--- Your assignment ---
Filter the entries down to the lines containing "resized", and copy those lines.

--- Given data ---
#####
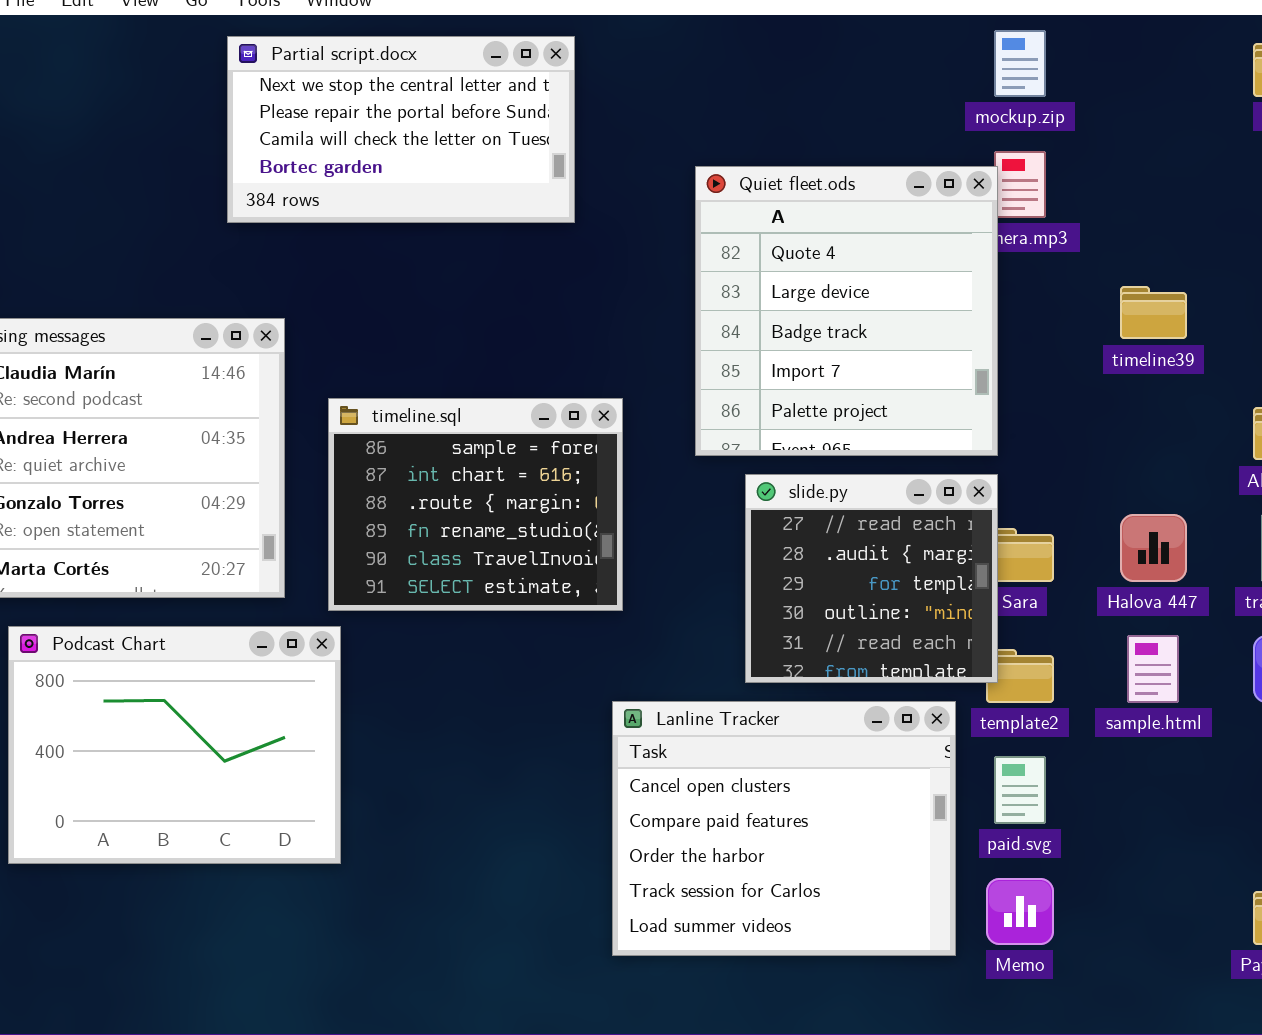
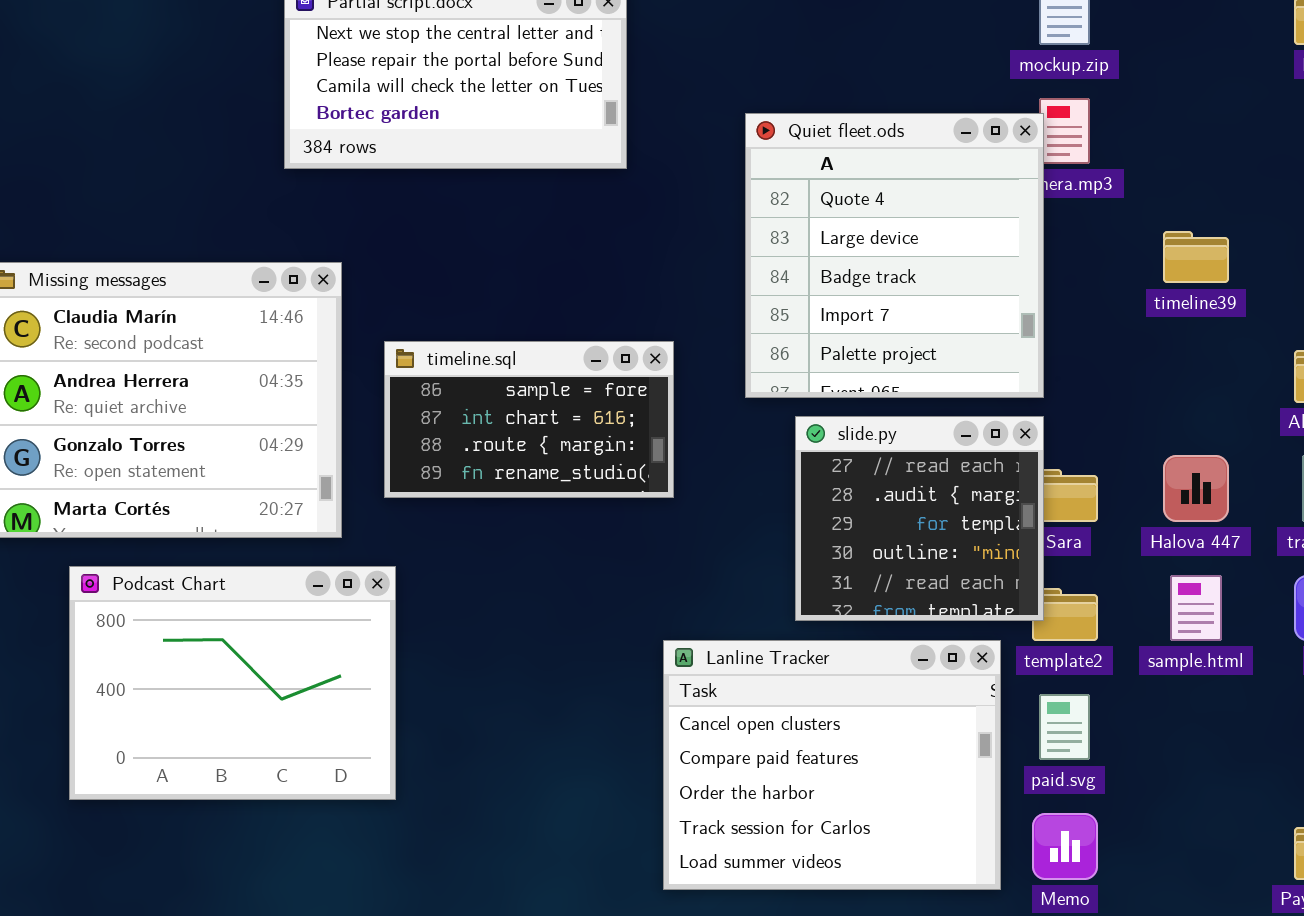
timeline.sql: [328,398,623,611] -> [384,341,674,498], resized

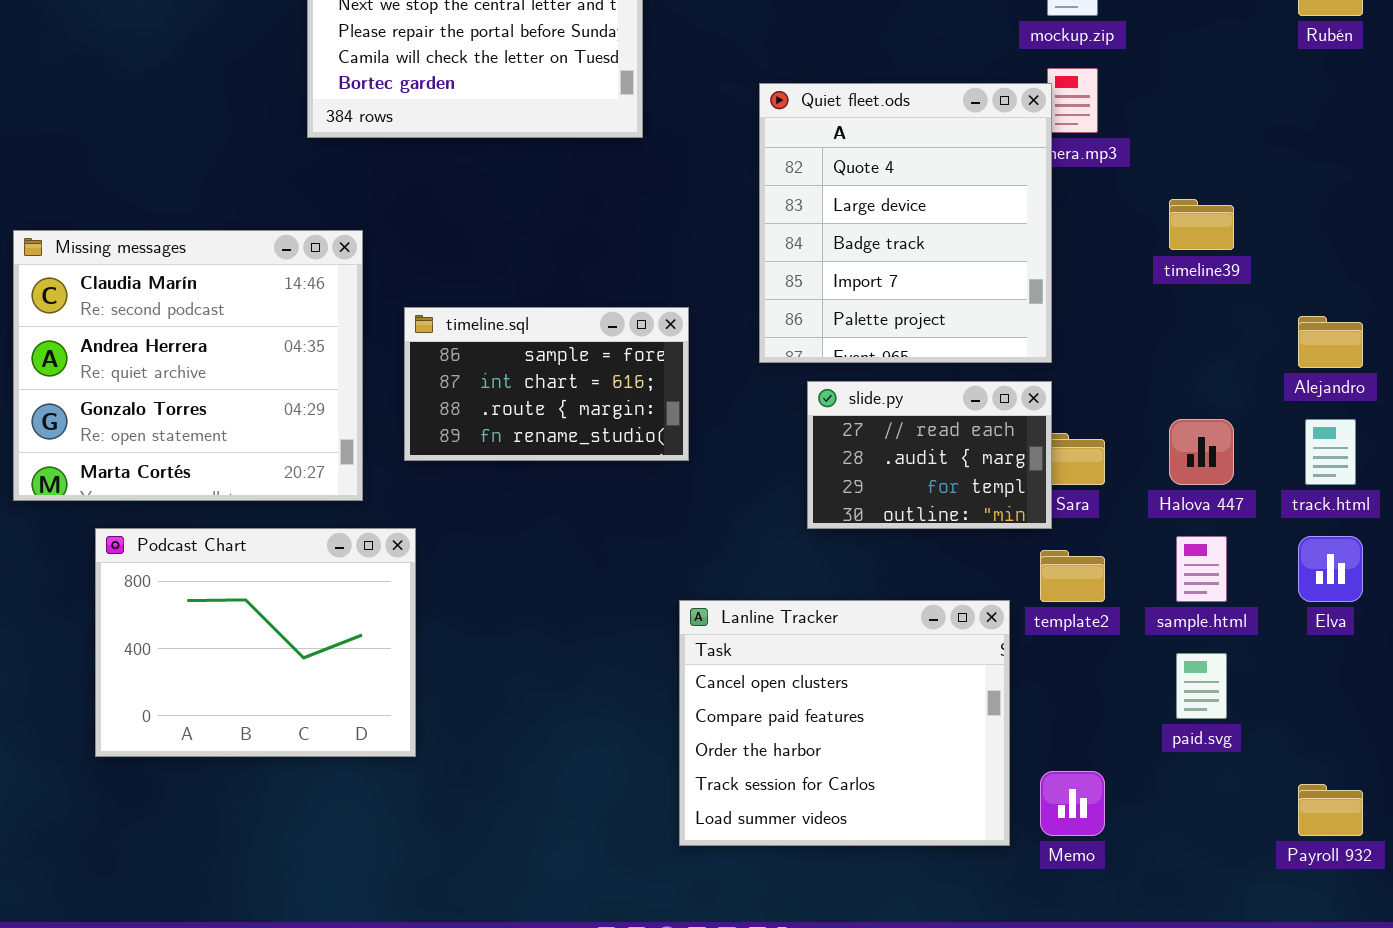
slide.py: [795,416,1044,621] -> [807,381,1052,529], resized
paid.svg: [1039,694,1090,760] -> [1176,653,1227,719], moved

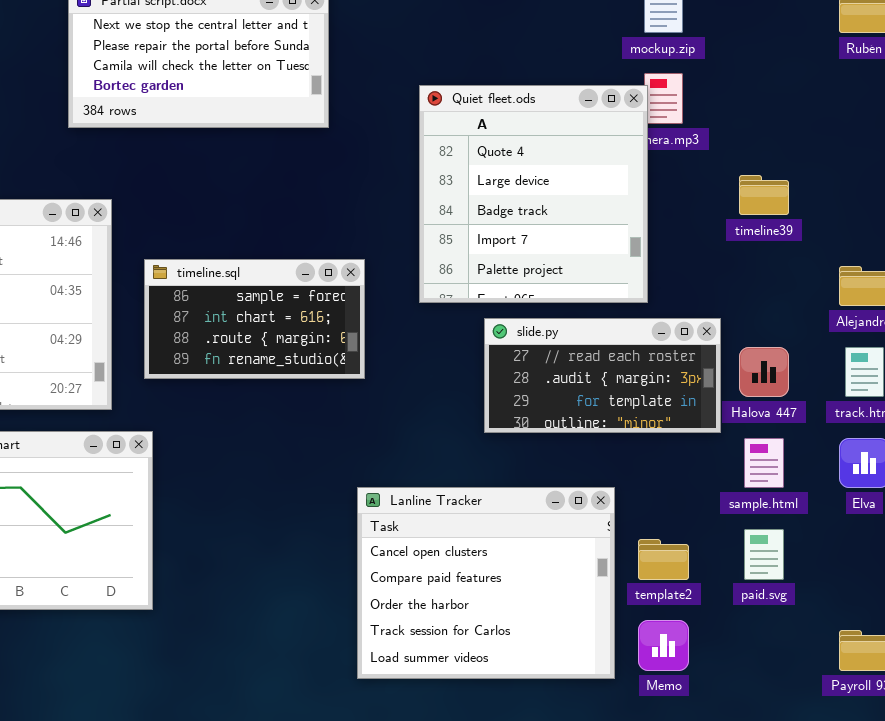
slide.py: [807,381,1052,529] -> [484,318,721,433], moved, resized
template2: [1040,550,1105,602] -> [638,539,689,580], moved

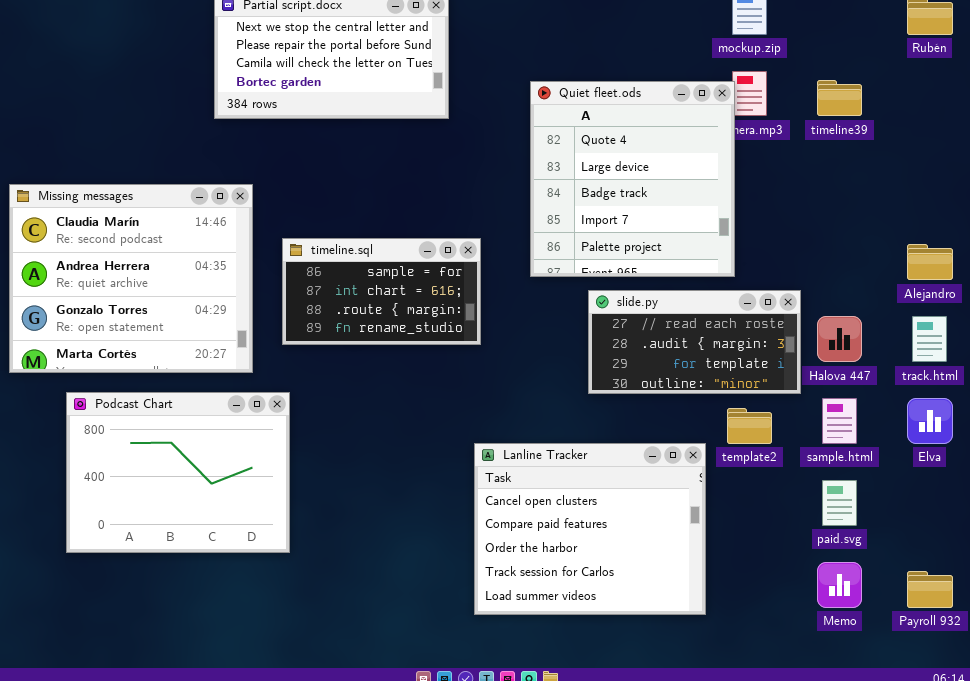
timeline39: [739,175,789,215] -> [817,80,862,116], moved
template2: [638,539,689,580] -> [727,408,772,444], moved
Memo: [638,620,689,671] -> [817,562,862,608], moved

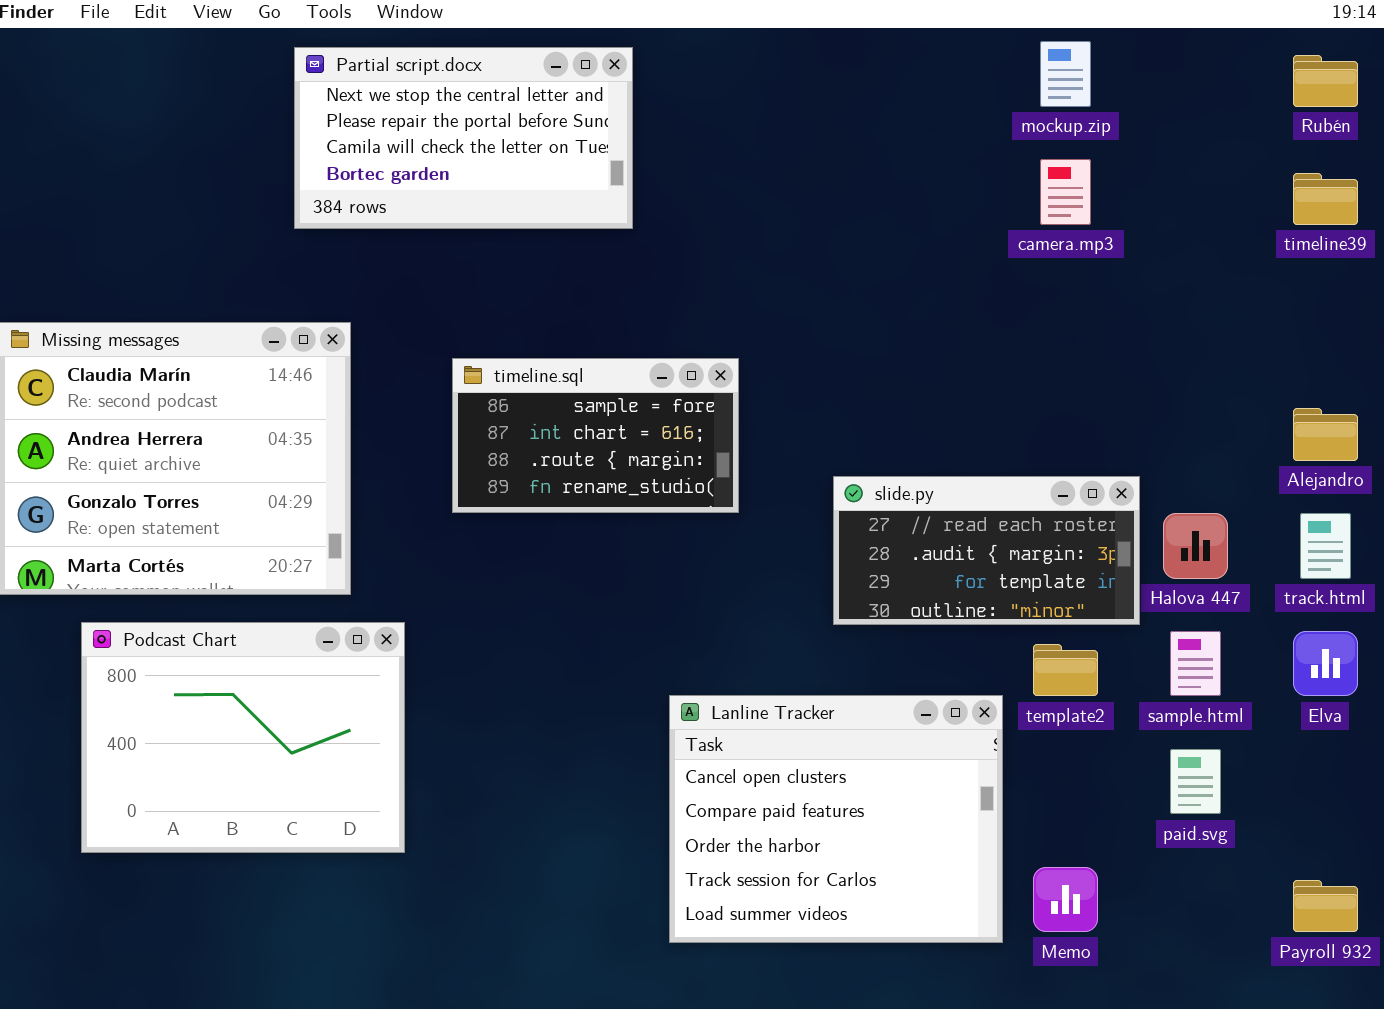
timeline39: [817,80,862,116] -> [1293,173,1358,225], moved
Quiet fleet.ods: [530,81,735,277] -> none, closed
timeline.sql: [282,238,481,345] -> [452,358,739,513], moved
Memo: [817,562,862,608] -> [1033,867,1098,932], moved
#####
--- Task solution ---
timeline.sql: [328,398,623,611] -> [384,341,674,498], resized
slide.py: [795,416,1044,621] -> [807,381,1052,529], resized
slide.py: [807,381,1052,529] -> [484,318,721,433], moved, resized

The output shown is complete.